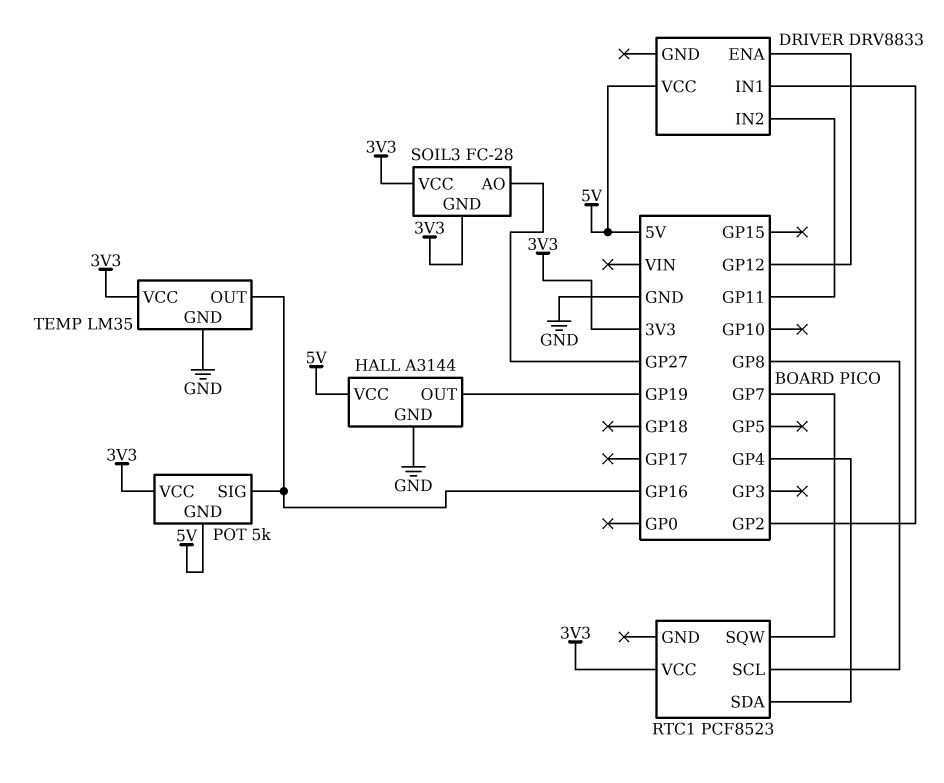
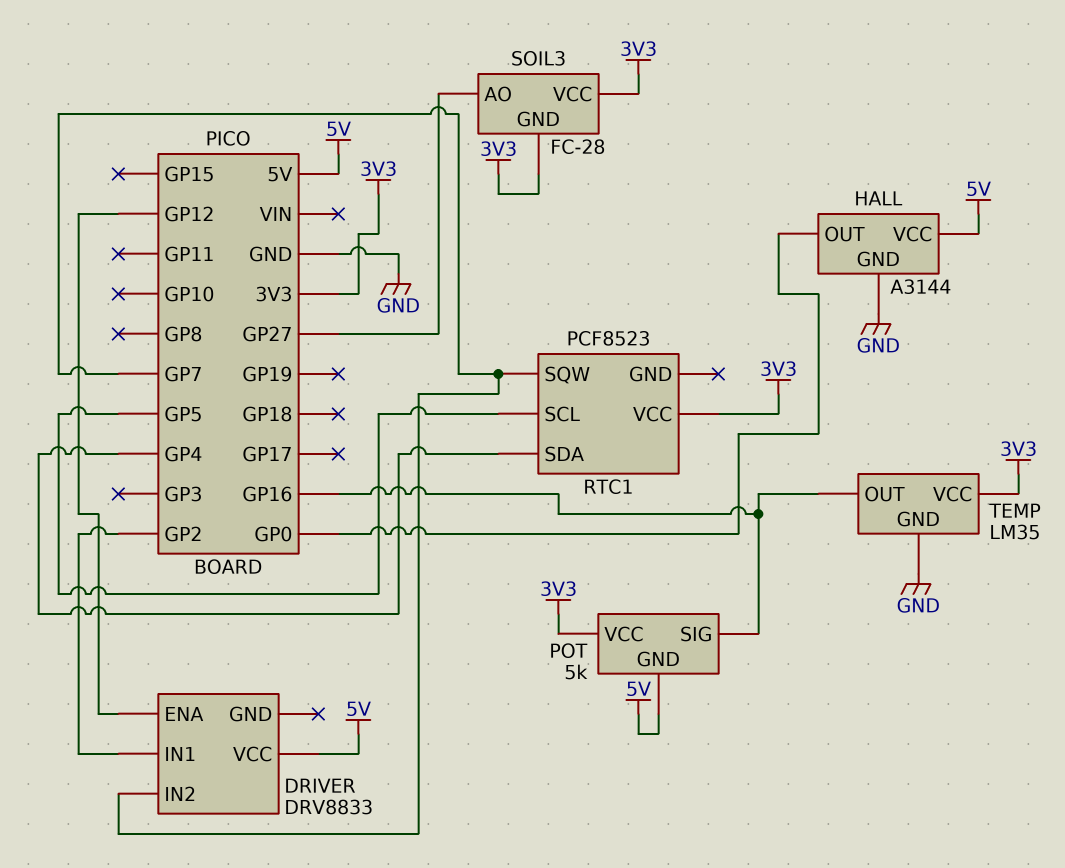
DRIVER pin IN2: GP11 -> GP7
HALL pin OUT: GP19 -> GP0
RTC1 pin SCL: GP8 -> GP5

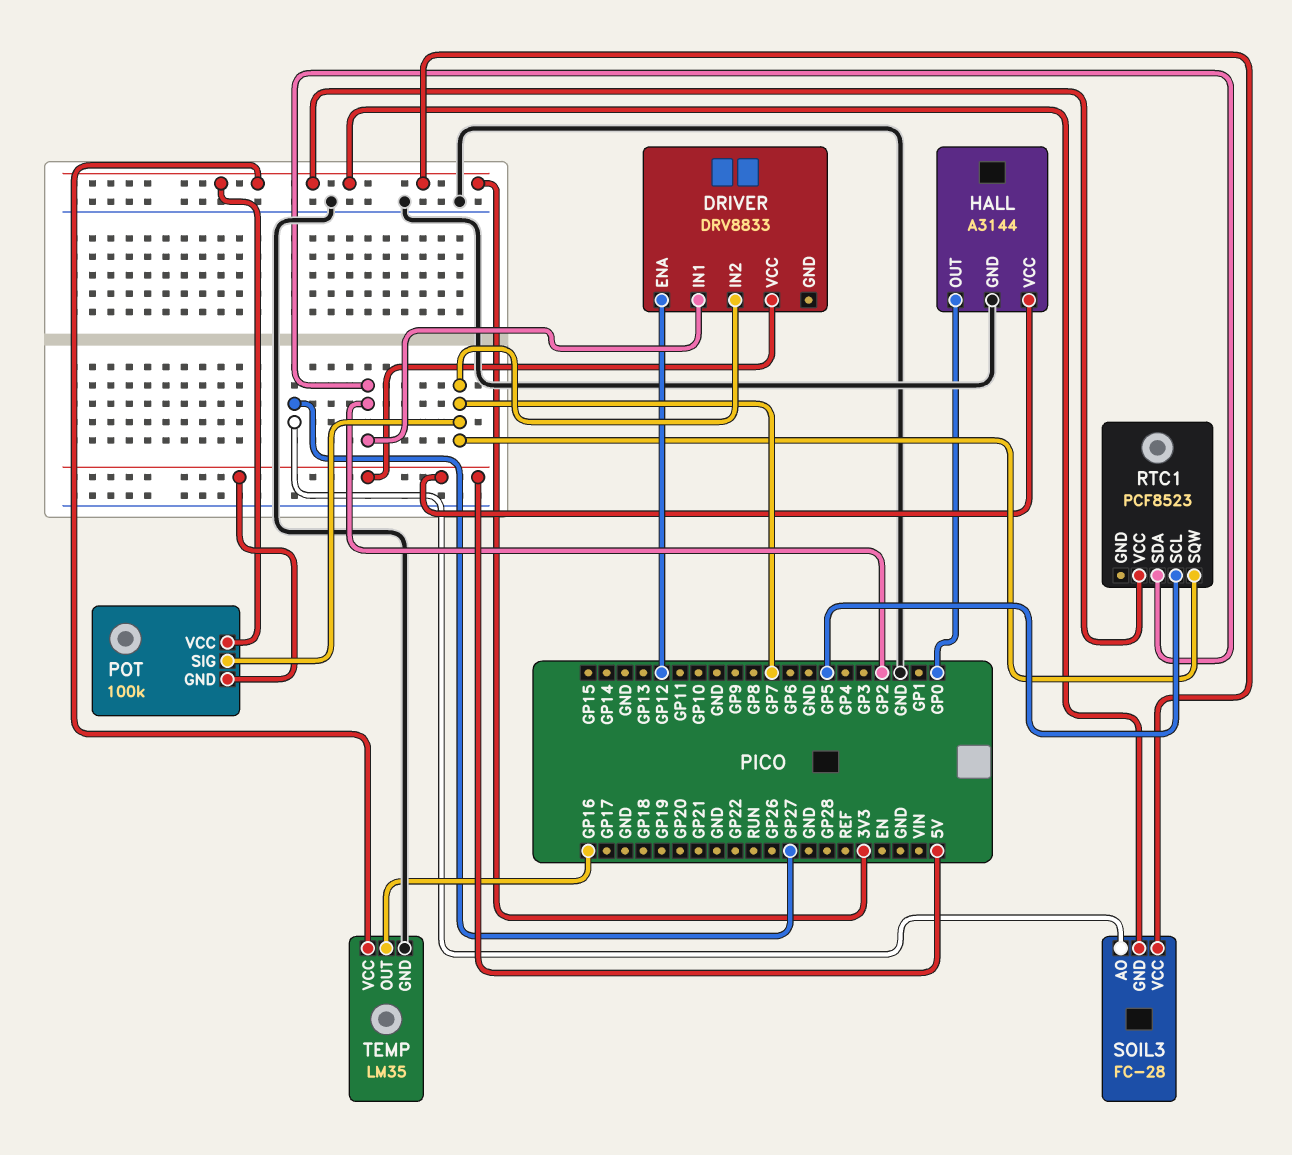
POT: 5k -> 100k
POT pin SIG: GP16 -> GP7
RTC1 pin SDA: GP4 -> GP2

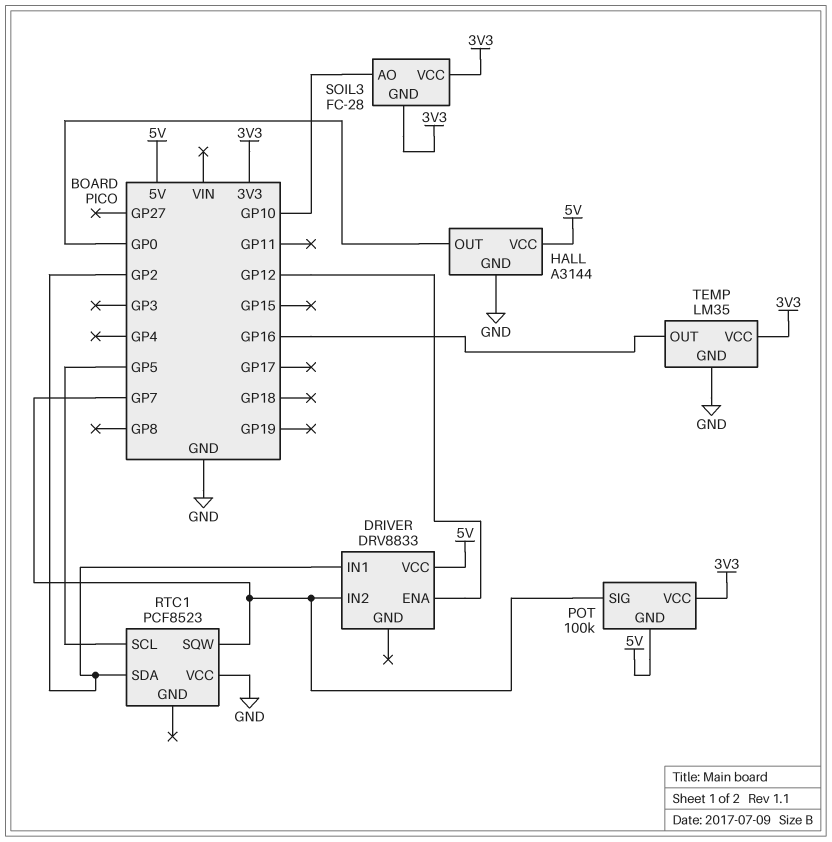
RTC1 pin VCC: 3V3 -> GND
SOIL3 pin AO: GP27 -> GP10

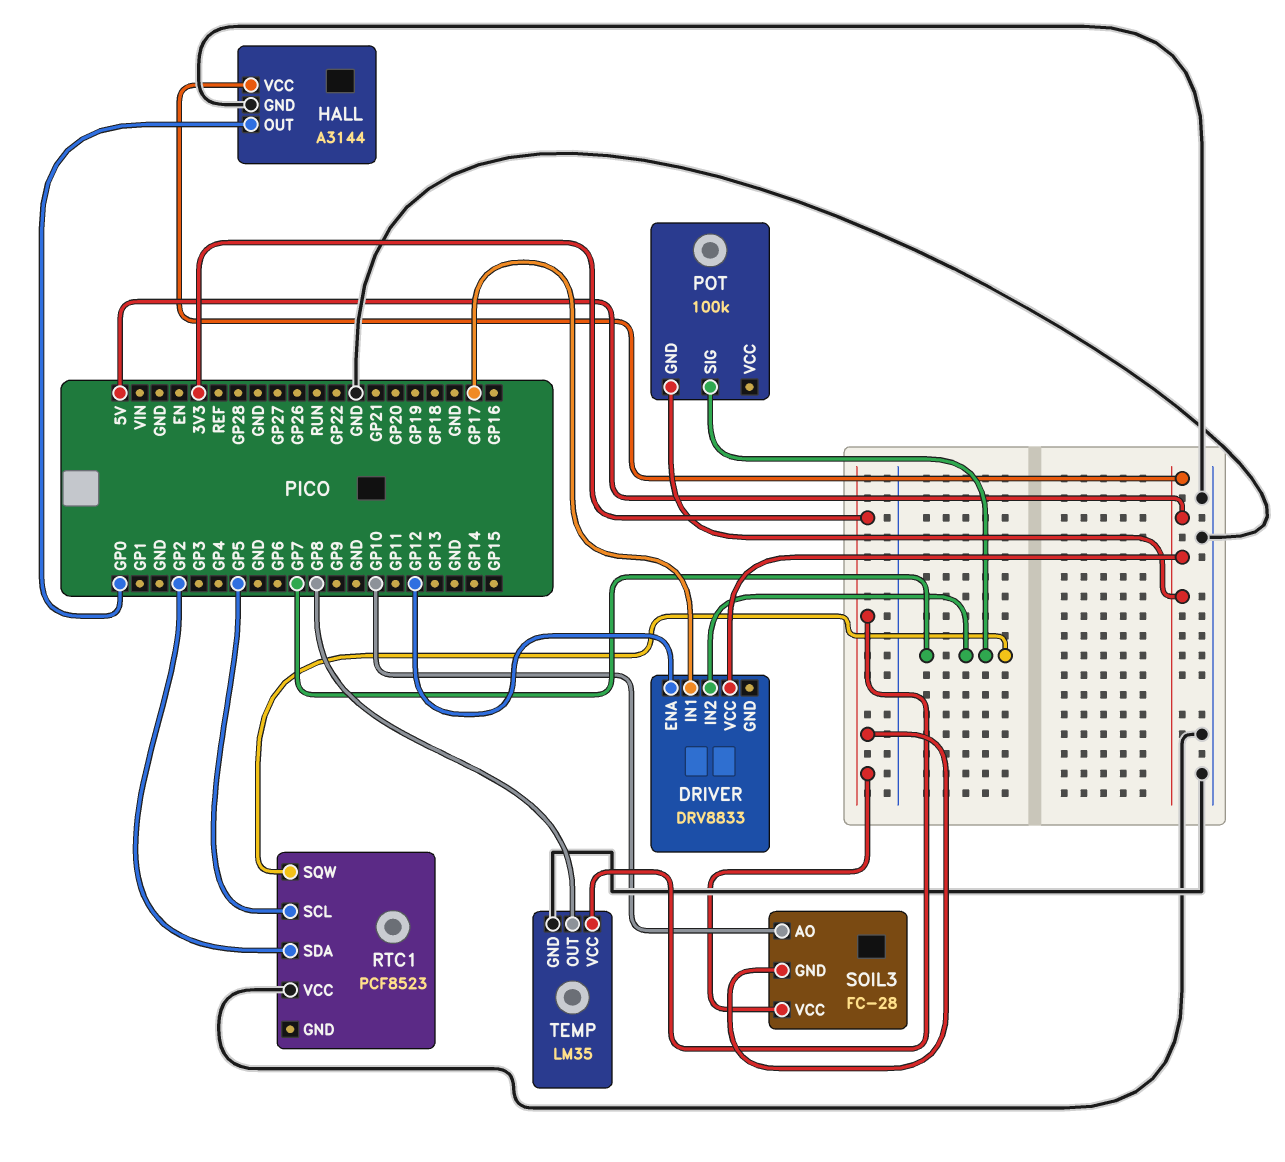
DRIVER pin IN1: GP2 -> GP17
POT pin VCC: 3V3 -> none
TEMP pin OUT: GP16 -> GP8

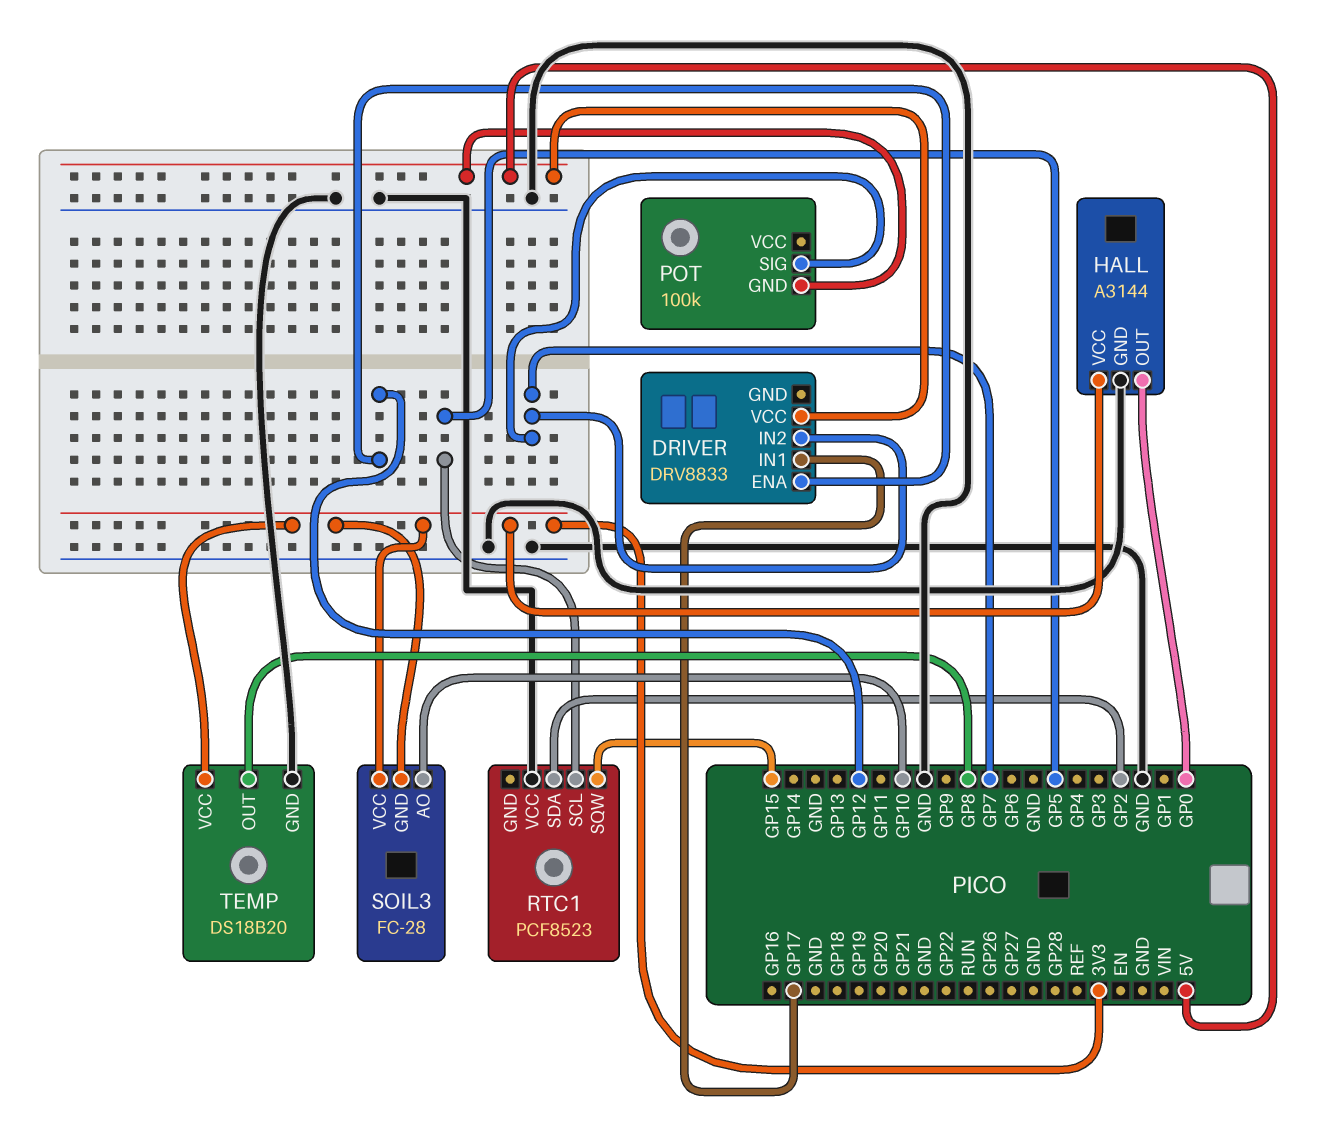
HALL pin VCC: 5V -> 3V3
RTC1 pin SQW: GP7 -> GP15
TEMP: LM35 -> DS18B20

**Exercise requirements**
Write out the material exactly as it stands, omitting every picture.

**Output of the exercise**
DRIVER pin IN2: GP11 -> GP7
HALL pin OUT: GP19 -> GP0
RTC1 pin SCL: GP8 -> GP5

POT: 5k -> 100k
POT pin SIG: GP16 -> GP7
RTC1 pin SDA: GP4 -> GP2

RTC1 pin VCC: 3V3 -> GND
SOIL3 pin AO: GP27 -> GP10

DRIVER pin IN1: GP2 -> GP17
POT pin VCC: 3V3 -> none
TEMP pin OUT: GP16 -> GP8

HALL pin VCC: 5V -> 3V3
RTC1 pin SQW: GP7 -> GP15
TEMP: LM35 -> DS18B20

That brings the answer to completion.